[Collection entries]
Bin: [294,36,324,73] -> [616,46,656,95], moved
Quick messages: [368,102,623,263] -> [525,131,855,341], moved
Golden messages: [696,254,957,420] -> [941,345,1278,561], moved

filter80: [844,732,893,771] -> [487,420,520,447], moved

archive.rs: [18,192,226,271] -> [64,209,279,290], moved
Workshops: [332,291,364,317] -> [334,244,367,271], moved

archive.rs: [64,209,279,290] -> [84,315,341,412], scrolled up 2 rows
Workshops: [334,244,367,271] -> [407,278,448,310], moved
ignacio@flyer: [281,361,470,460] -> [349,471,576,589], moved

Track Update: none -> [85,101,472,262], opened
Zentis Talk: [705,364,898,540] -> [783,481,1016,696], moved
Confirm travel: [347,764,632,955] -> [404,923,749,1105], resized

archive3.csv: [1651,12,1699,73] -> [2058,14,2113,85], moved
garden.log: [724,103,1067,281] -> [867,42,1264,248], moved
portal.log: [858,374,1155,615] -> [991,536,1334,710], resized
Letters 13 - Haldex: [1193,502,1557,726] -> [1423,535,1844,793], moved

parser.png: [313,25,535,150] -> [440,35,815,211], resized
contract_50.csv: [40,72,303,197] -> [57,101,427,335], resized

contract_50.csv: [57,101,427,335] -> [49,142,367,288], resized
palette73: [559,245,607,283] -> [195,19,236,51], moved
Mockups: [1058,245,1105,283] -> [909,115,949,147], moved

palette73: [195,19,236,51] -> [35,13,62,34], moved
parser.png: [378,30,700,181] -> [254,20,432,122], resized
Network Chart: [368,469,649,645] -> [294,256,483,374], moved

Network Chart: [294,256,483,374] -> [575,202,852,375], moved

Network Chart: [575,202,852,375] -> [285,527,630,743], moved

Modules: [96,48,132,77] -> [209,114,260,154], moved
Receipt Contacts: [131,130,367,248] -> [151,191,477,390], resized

* _Task statement_
Your output should be the lines from the one with "contract_50.csv: [40,72,303,197] ->" through the last line of the entries above, copied exactly and nothing more.

* _Final answer_
contract_50.csv: [40,72,303,197] -> [57,101,427,335], resized

contract_50.csv: [57,101,427,335] -> [49,142,367,288], resized
palette73: [559,245,607,283] -> [195,19,236,51], moved
Mockups: [1058,245,1105,283] -> [909,115,949,147], moved

palette73: [195,19,236,51] -> [35,13,62,34], moved
parser.png: [378,30,700,181] -> [254,20,432,122], resized
Network Chart: [368,469,649,645] -> [294,256,483,374], moved

Network Chart: [294,256,483,374] -> [575,202,852,375], moved

Network Chart: [575,202,852,375] -> [285,527,630,743], moved

Modules: [96,48,132,77] -> [209,114,260,154], moved
Receipt Contacts: [131,130,367,248] -> [151,191,477,390], resized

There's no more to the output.